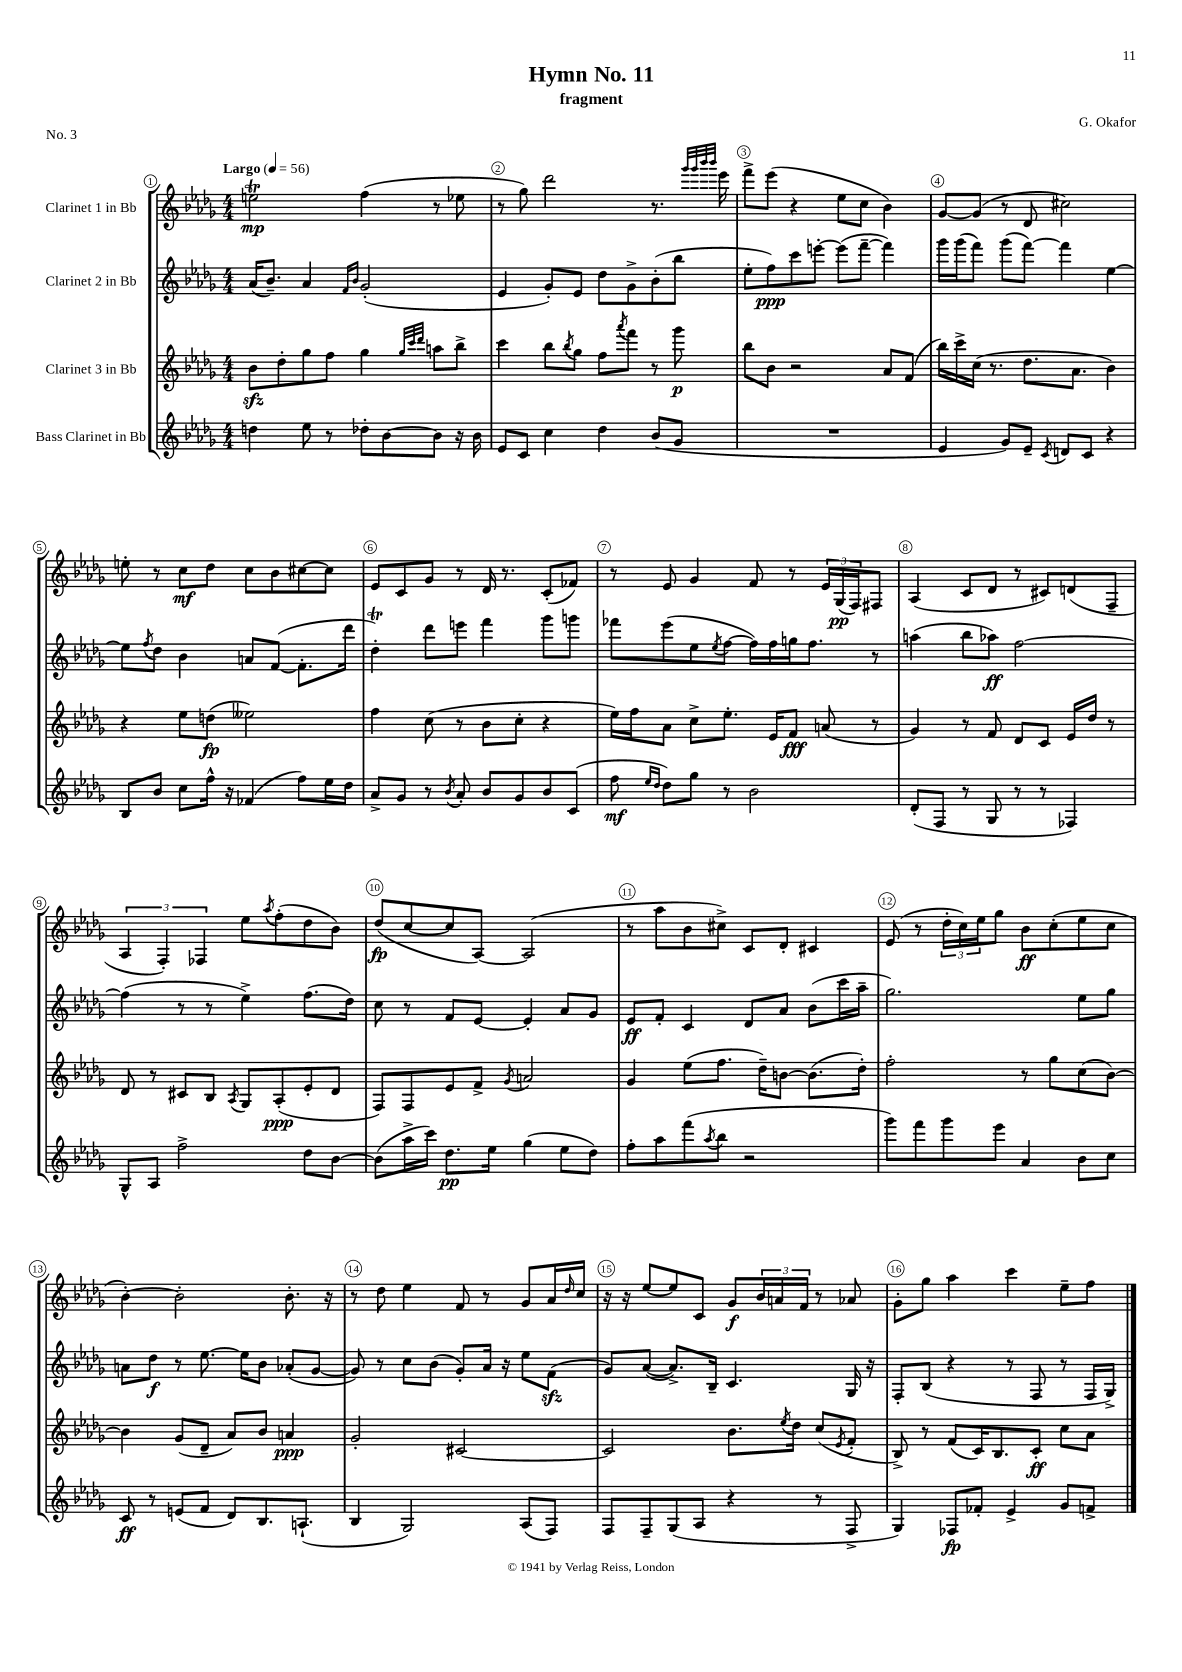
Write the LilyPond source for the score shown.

\header { title = "Hymn No. 11" composer = "G. Okafor" subtitle = "fragment" piece = "No. 3" }
<<
\new StaffGroup <<
\new Staff = "s0" \with { instrumentName = "Clarinet 1 in Bb" } {
    \clef treble \key des \major \numericTimeSignature \time 4/4 \tempo "Largo" 4 = 56
    e''2\trill\mp f''4( r8 ees''8 |
    r8 ges''8) des'''2 r8. \grace { ges'''32 ges'''32 bes'''32 bes'''32 } ees'''16 |
    f'''8-> ees'''8( r4 ees''8 c''8 bes'4) |
    ges'8~ ges'8( r8 des'8 cis''2) |
    e''8-. r8 c''8\mf des''8 c''8 bes'8 cis''8~ cis''8 |
    ees'8 c'8 ges'8 r8 des'16 r8. c'8-.( fes'8) |
    r8 ees'8 ges'4 f'8 r8 \tuplet 3/2 { ees'16 ges16\pp( f16) } fis8 |
    aes4( c'8 des'8 r8 cis'8) d'8( f8-- |
    \tuplet 3/2 { aes4 f4-.) fes4 } ees''8 \acciaccatura { aes''8 } f''8-.( des''8 bes'8) |
    des''8\fp( c''8~ c''8 aes8~) aes2( |
    r8 aes''8 bes'8 cis''8->) c'8 des'8-. cis'4 |
    ees'8( r8 \tuplet 3/2 { des''16-. c''16) ees''16 } ges''8 bes'8\ff c''8-.( ees''8 c''8 |
    bes'4~-.) bes'2-. bes'8.-. r16 |
    r8 des''8 ees''4 f'8 r8 ges'8 aes'16 \grace { des''16 } c''16 |
    r16 r16 ees''8~ ees''8 c'8 ges'8\f \tuplet 3/2 { bes'16 a'16 f'16 } r8 aes'8 |
    ges'8-. ges''8 aes''4 c'''4 ees''8-- f''8 \bar "|." |
}
\new Staff = "s1" \with { instrumentName = "Clarinet 2 in Bb" } {
    \clef treble \key des \major \numericTimeSignature \time 4/4
    aes'16( bes'8.--) aes'4 \grace { f'16 bes'16 } ges'2-.( |
    ees'4 ges'8-.) ees'8 des''8 ges'8-> bes'8-.( bes''8 |
    ees''8-. f''8\ppp) c'''8 e'''8~-. e'''8( f'''8~-- f'''4) |
    ges'''16 ges'''16( f'''8) ges'''8( f'''8~) f'''4 ees''4~ |
    ees''8 \acciaccatura { f''8 } des''8 bes'4 a'8 f'8~( f'8.-. des'''16 |
    des''4-.\trill) des'''8 e'''8 f'''4 ges'''8 g'''8 |
    fes'''8 ees'''8( ees''8 \acciaccatura { ees''8 } f''8~ f''16) f''16 g''16 f''8. r8 |
    a''4( bes''8 aes''8\ff) f''2~ |
    f''4( r8 r8 ees''4->) f''8.( des''16) |
    c''8 r8 f'8 ees'8~ ees'4-. aes'8 ges'8 |
    ees'8\ff f'8-. c'4 des'8 aes'8 bes'8( c'''16 aes''16-- |
    ges''2.) ees''8 ges''8 |
    a'8 des''8\f r8 ees''8.~ ees''16 bes'8 aes'8-.( ges'8~ |
    ges'8) r8 c''8 bes'8( ges'8-.) aes'16 r16 ees''8 f'8\sfz( |
    ges'8) aes'8~( aes'8.->) bes16-- c'4. ges16 r16 |
    f8-. bes8( r4 r8 f8 r8 f16 ges16->) \bar "|." |
}
\new Staff = "s2" \with { instrumentName = "Clarinet 3 in Bb" } {
    \clef treble \key des \major \numericTimeSignature \time 4/4
    bes'8\sfz des''8-. ges''8 f''8 ges''4 \grace { ges''32 c'''32 des'''32 } a''8 bes''8-> |
    c'''4 bes''8 \acciaccatura { bes''8 } ges''8 f''8 \acciaccatura { aes'''8 } f'''8 r8 ges'''8\p |
    bes''8 bes'8 r2 aes'8 f'8( |
    bes''16) c'''16-> c''16( r8. des''8. aes'8. bes'4) |
    r4 ees''8 d''8\fp( eeses''2) |
    f''4 c''8( r8 bes'8 c''8-. r4 |
    ees''16) f''16 aes'8 c''8-> ees''8.-. ees'16 f'8\fff a'8( r8 |
    ges'4) r8 f'8 des'8 c'8 ees'16 des''16 r8 |
    des'8 r8 cis'8 bes8 \acciaccatura { aes8 } ges8 aes8-.\ppp( ees'8-. des'8 |
    f8) f8 ees'8 f'8-> \acciaccatura { ges'8 } a'2 |
    ges'4 ees''8( f''8. des''16--) b'8~ b'8.( des''16-.) |
    f''2-. r8 ges''8 c''8( bes'8~) |
    bes'4 ges'8( des'8-- aes'8) bes'8 a'4\ppp |
    ges'2-. cis'2~ |
    cis'2 bes'8. \acciaccatura { ees''8 } des''16 c''8( \acciaccatura { ees'8 } f'8-. |
    bes8->) r8 f'8( c'16) bes8. c'8-.\ff c''8 aes'8 \bar "|." |
}
\new Staff = "s3" \with { instrumentName = "Bass Clarinet in Bb" } {
    \clef treble \key des \major \numericTimeSignature \time 4/4
    d''4 ees''8 r8 des''8-. bes'8~ bes'8 r16 bes'16 |
    ees'8 c'8 c''4 des''4 bes'8( ges'8 |
    R1 |
    ees'4 ges'8) ees'8-- \acciaccatura { c'8 } d'8 c'8 r4 |
    bes8 bes'8 c''8 f''16-^ r16 fes'4( f''8) ees''16 des''16 |
    aes'8-> ges'8 r8 \acciaccatura { bes'8 } aes'8-. bes'8 ges'8 bes'8 c'8( |
    f''8\mf \grace { ees''16 des''16 } des''8) ges''8 r8 bes'2 |
    des'8-.( f8 r8 ges8 r8 r8 fes4) |
    ges8-^ aes8 f''2-> des''8 bes'8~ |
    bes'8( aes''16-> c'''16) des''8.\pp ees''16 ges''4( ees''8 des''8) |
    f''8-. aes''8 f'''8( \acciaccatura { aes''8 } bes''8 r2 |
    ges'''8) f'''8 ges'''8 ees'''8 aes'4 bes'8 c''8 |
    c'8\ff r8 e'8( f'8 des'8) bes8. a8.-!( |
    bes4 ges2) aes8( f8) |
    f8 f8-- ges8( aes8 r4 r8 f8-> |
    ges4) fes8\fp fes'8-. ees'4-> ges'8 f'8-> \bar "|." |
}
>>
>>
\layout { \context { \Score \override BarNumber.break-visibility = ##(#f #t #t) barNumberVisibility = #all-bar-numbers-visible \override BarNumber.stencil = #(make-stencil-circler 0.1 0.3 ly:text-interface::print) } }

- [What is asked]:
Pull out every line in the listing above that contains the string "grace".

- [Answer]:
    r8 ges''8) des'''2 r8. \grace { ges'''32 ges'''32 bes'''32 bes'''32 } ees'''16 |
    r8 des''8 ees''4 f'8 r8 ges'8 aes'16 \grace { des''16 } c''16 |
    aes'16( bes'8.--) aes'4 \grace { f'16 bes'16 } ges'2-.( |
    bes'8\sfz des''8-. ges''8 f''8 ges''4 \grace { ges''32 c'''32 des'''32 } a''8 bes''8-> |
    f''8\mf \grace { ees''16 des''16 } des''8) ges''8 r8 bes'2 |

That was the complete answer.